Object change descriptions
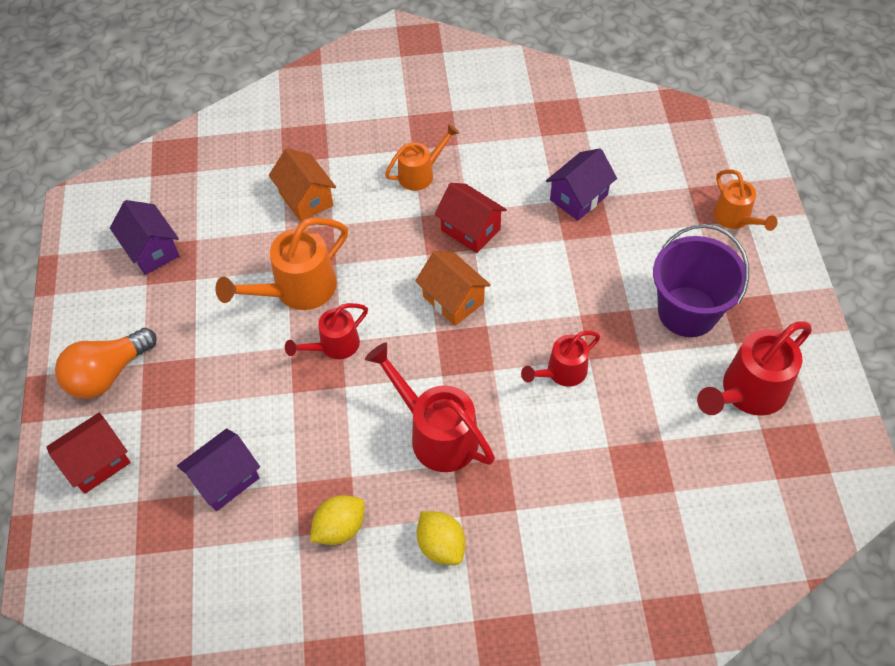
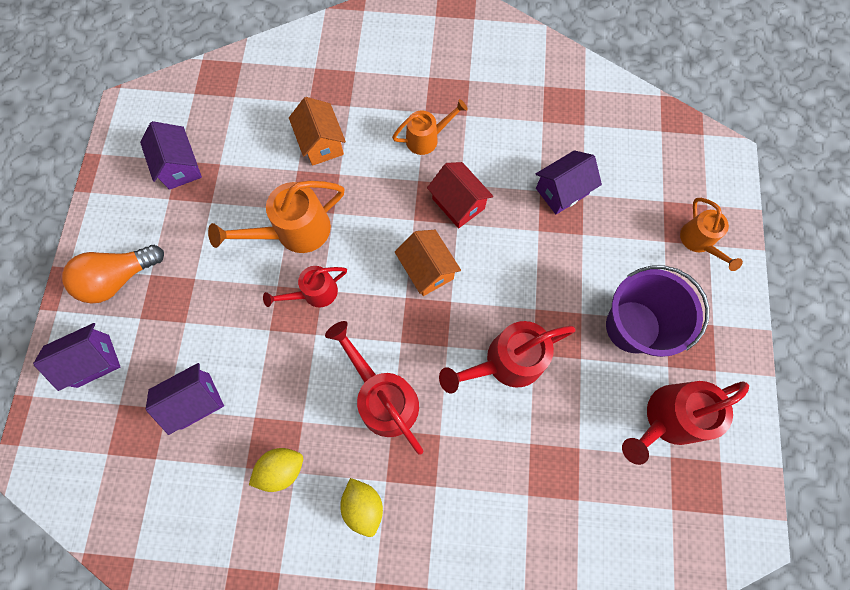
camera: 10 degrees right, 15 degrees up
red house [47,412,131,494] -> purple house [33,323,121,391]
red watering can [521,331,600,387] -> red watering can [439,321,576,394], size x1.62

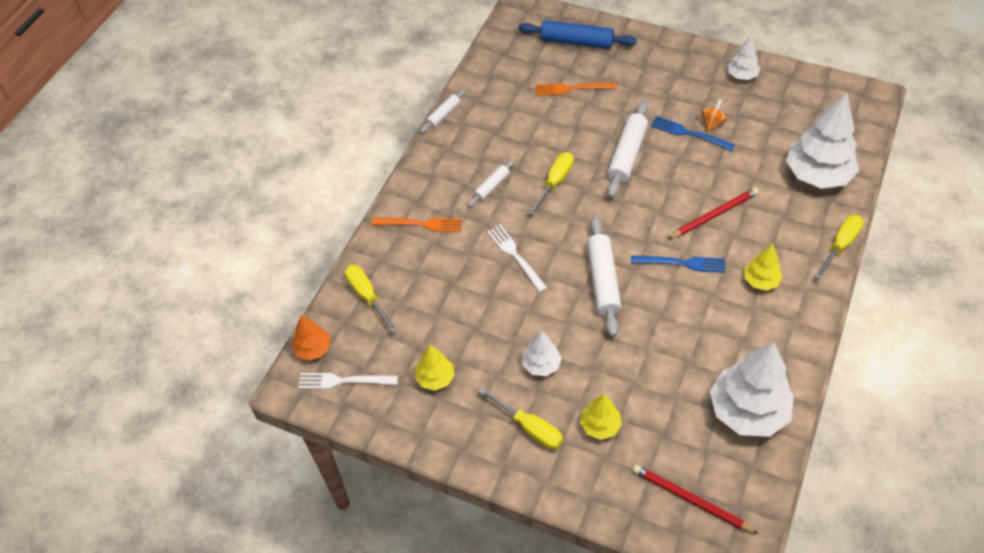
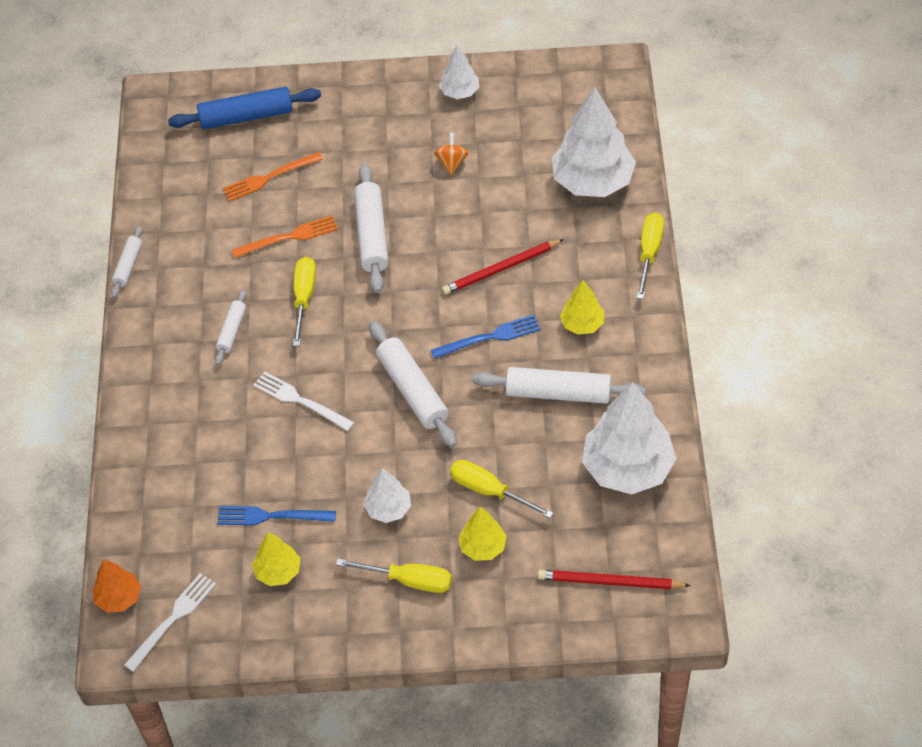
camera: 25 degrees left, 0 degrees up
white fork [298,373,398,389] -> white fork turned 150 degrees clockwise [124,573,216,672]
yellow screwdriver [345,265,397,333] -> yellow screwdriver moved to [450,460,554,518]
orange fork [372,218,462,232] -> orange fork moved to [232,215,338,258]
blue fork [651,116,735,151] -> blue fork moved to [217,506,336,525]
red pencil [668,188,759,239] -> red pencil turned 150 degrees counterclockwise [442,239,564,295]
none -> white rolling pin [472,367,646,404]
--
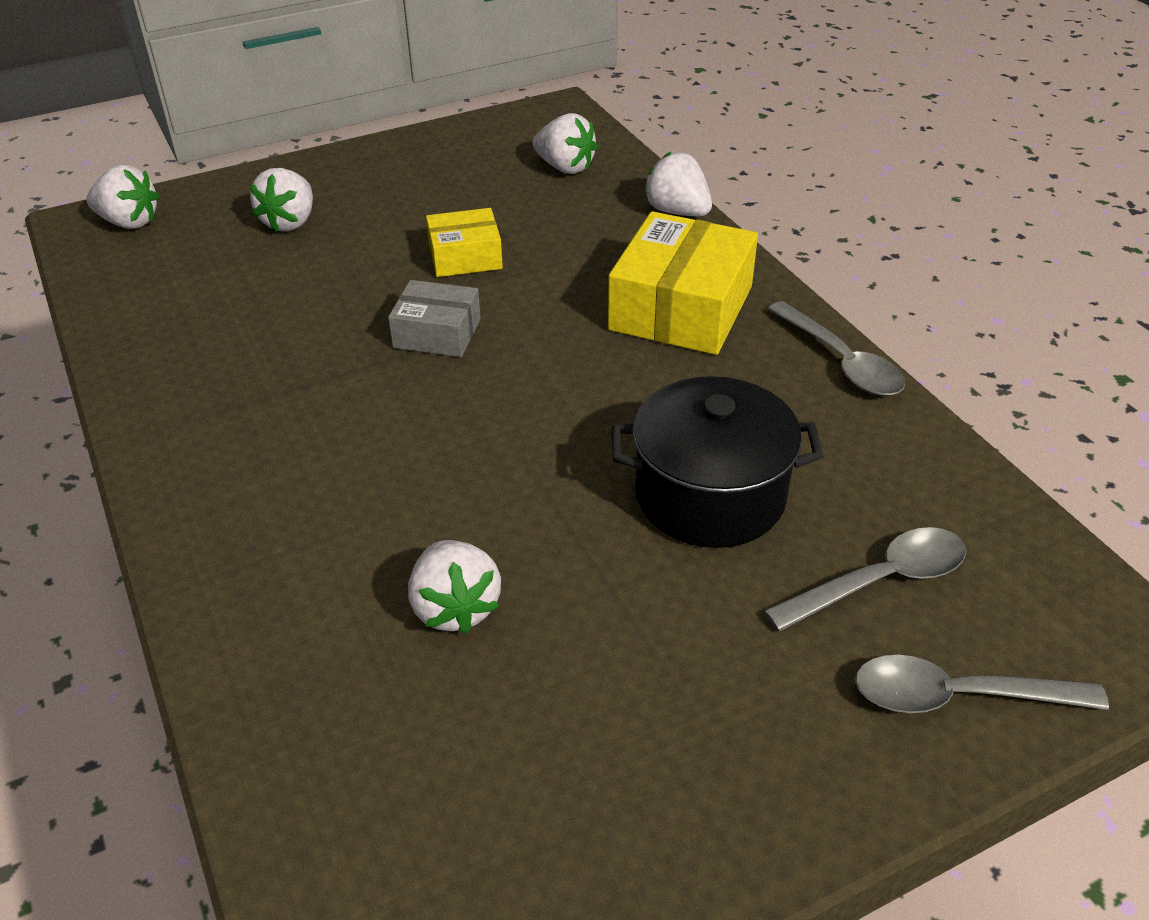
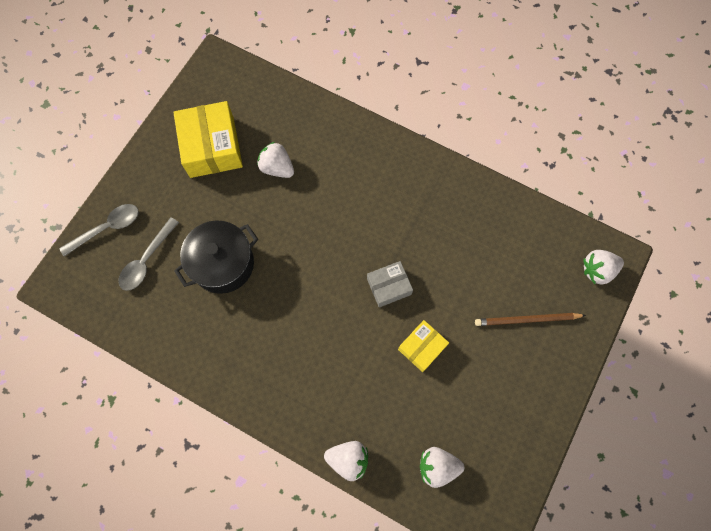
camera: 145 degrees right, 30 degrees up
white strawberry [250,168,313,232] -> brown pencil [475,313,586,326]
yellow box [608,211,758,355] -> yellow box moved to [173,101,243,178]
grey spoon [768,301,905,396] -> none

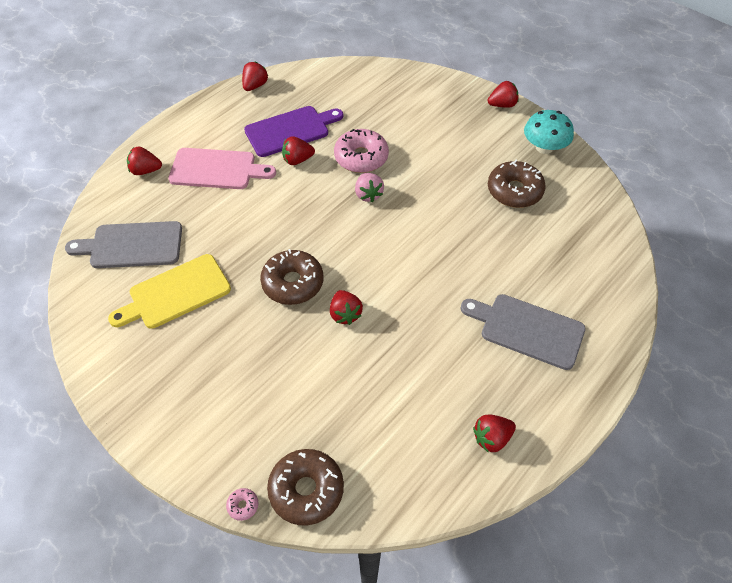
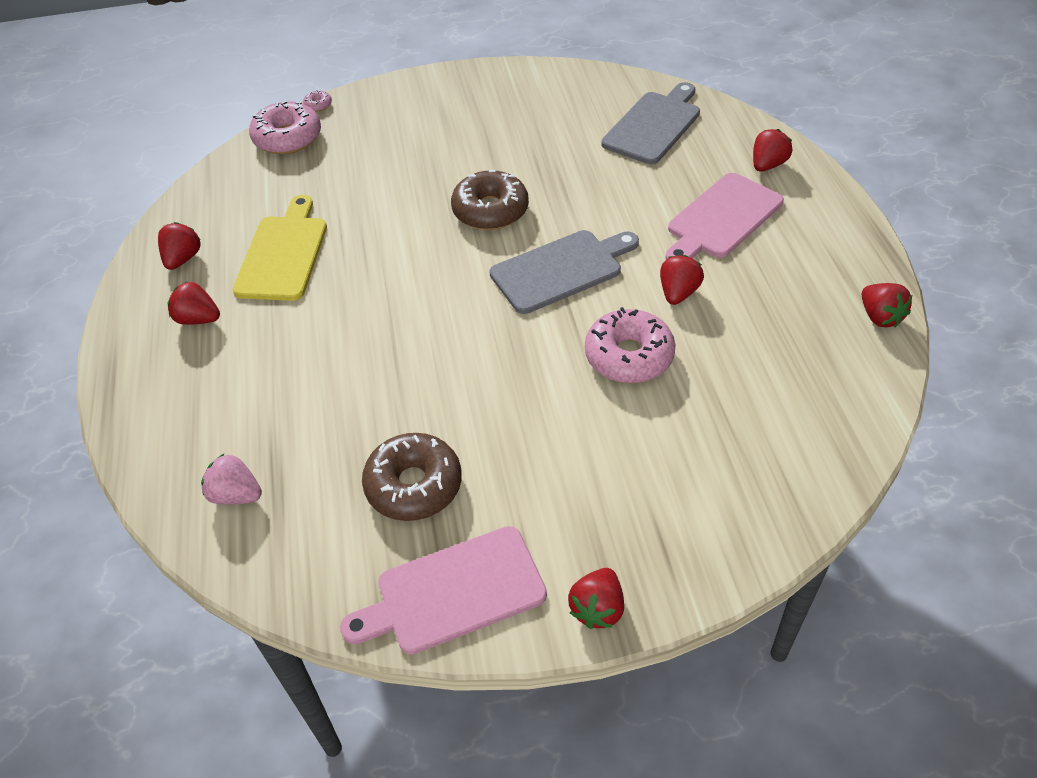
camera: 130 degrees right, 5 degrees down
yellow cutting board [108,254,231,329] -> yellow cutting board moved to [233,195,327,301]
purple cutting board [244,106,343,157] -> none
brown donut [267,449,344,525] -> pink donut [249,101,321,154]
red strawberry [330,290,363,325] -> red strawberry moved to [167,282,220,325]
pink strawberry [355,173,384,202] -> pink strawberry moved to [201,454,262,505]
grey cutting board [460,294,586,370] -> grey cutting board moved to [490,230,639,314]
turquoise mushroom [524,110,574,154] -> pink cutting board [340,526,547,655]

**Problem to solve:** Copy only the lines above from the one containing "grey spoon [768,301,905,396] -> none" through the one containing "brown donut [267,449,344,525]", both included. Leave out the pictures.

**Exercise answer:**
grey spoon [768,301,905,396] -> none

camera: 130 degrees right, 5 degrees down
yellow cutting board [108,254,231,329] -> yellow cutting board moved to [233,195,327,301]
purple cutting board [244,106,343,157] -> none
brown donut [267,449,344,525] -> pink donut [249,101,321,154]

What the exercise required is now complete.